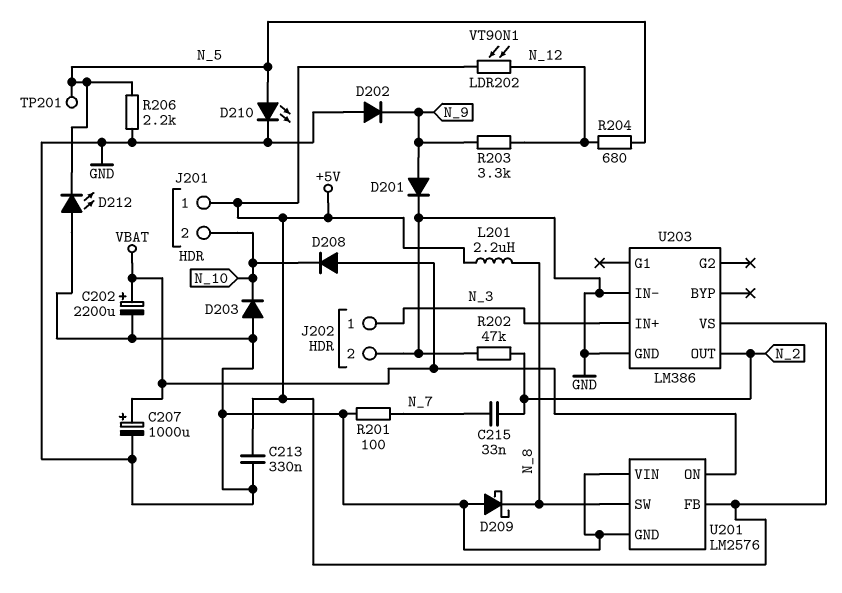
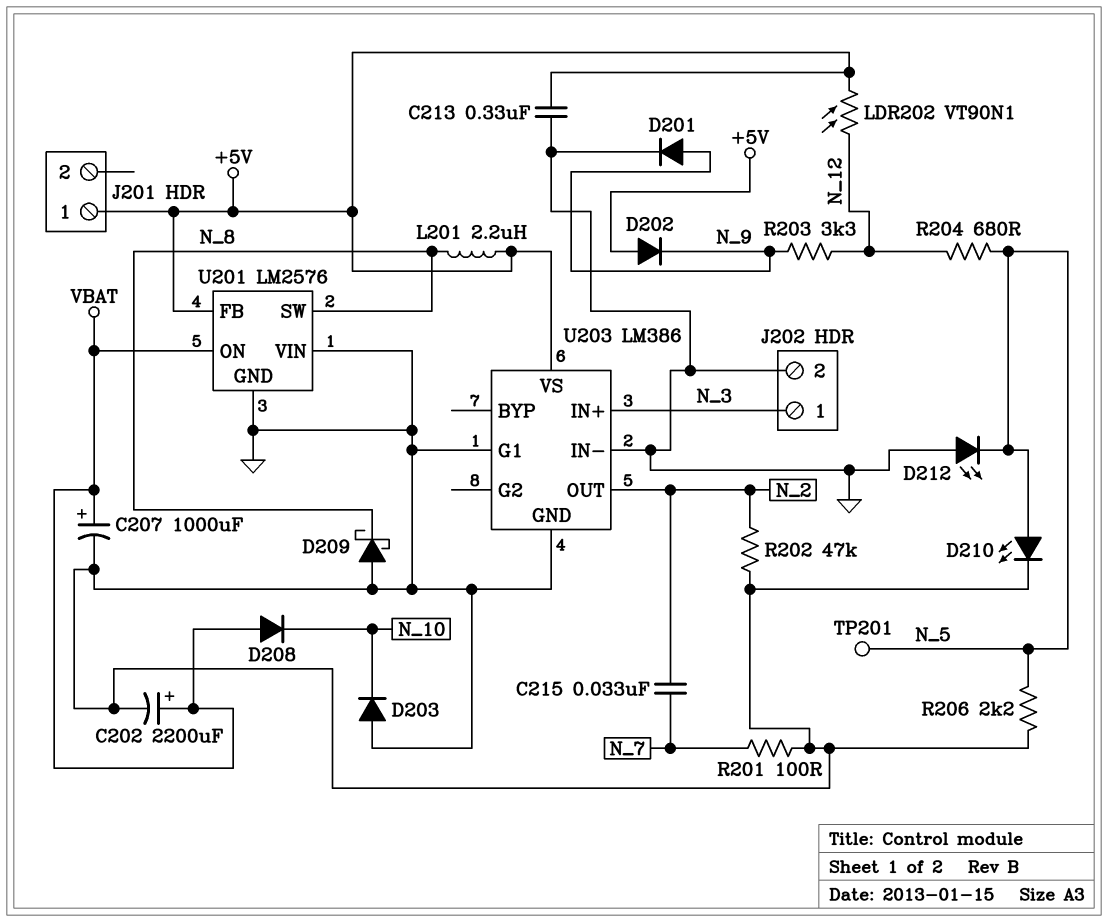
D202: diode (A GND, K N_9) -> diode (A +5V, K N_9)
J201 pin 2: N_10 -> none
U203 pin G1: none -> GND

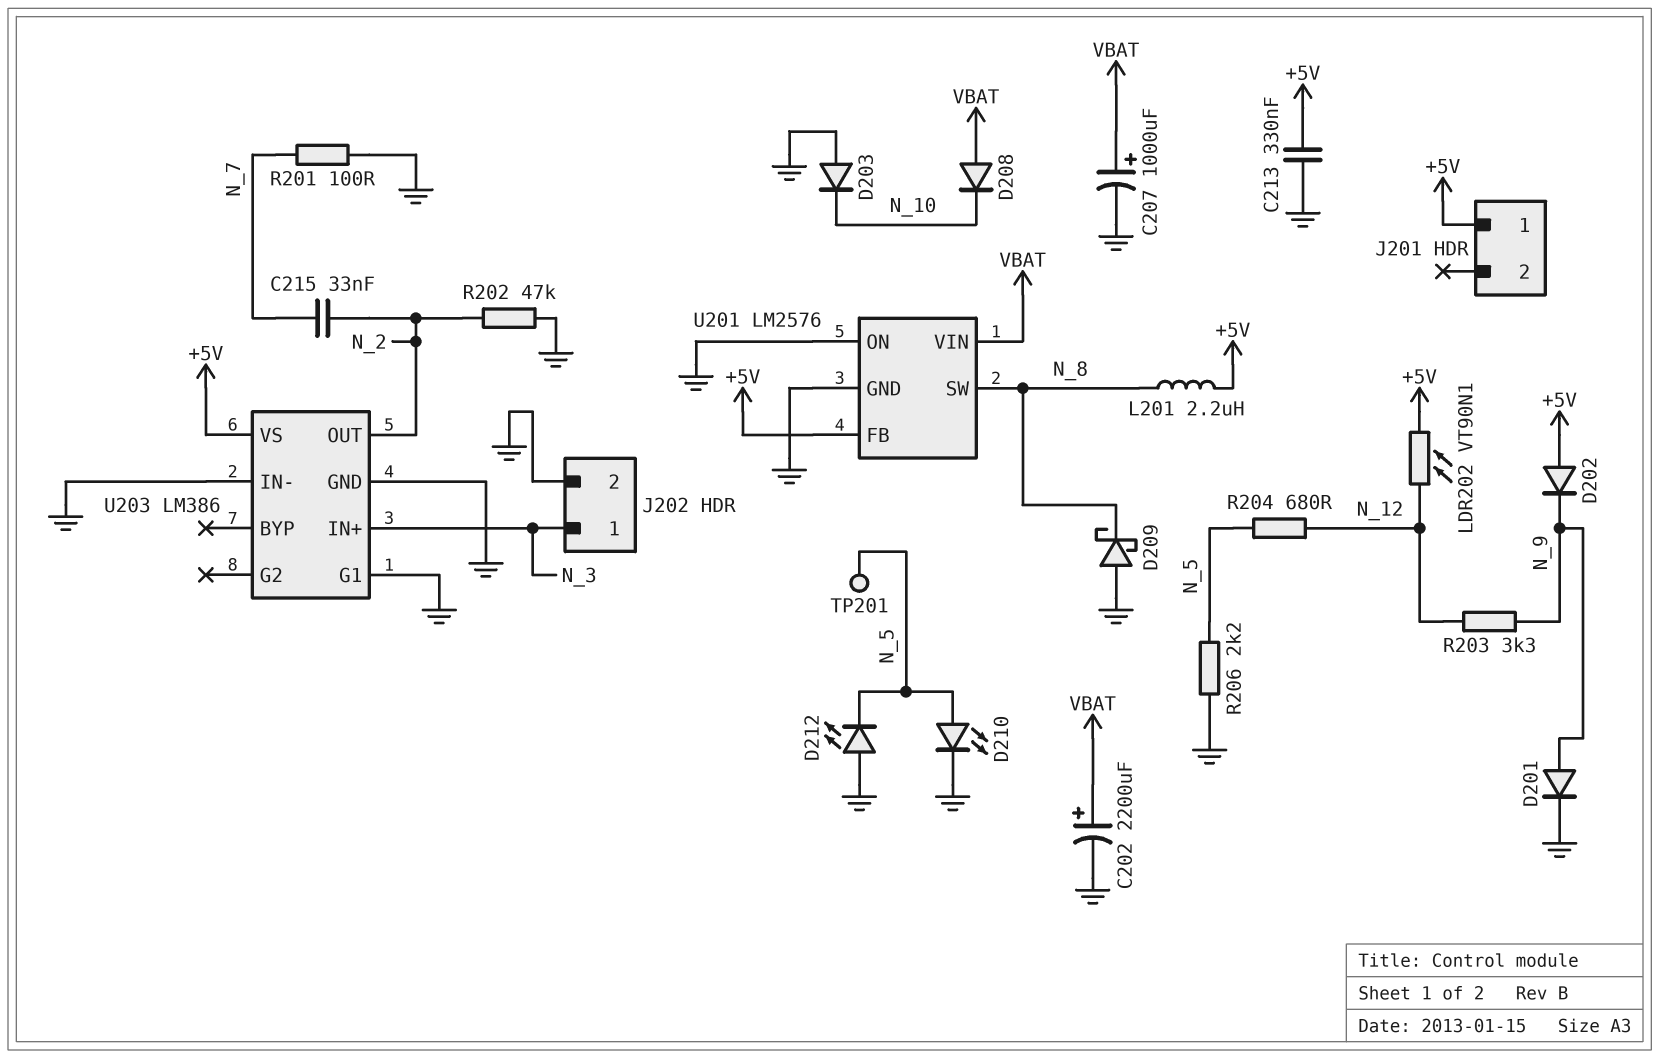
U201 pin ON: VBAT -> GND
U201 pin VIN: GND -> VBAT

## [YOUR OBJECTIVE]
I'd like every line with the string "VBAT" copied from the listing.

## [EXERCISE SOLUTION]
U201 pin ON: VBAT -> GND
U201 pin VIN: GND -> VBAT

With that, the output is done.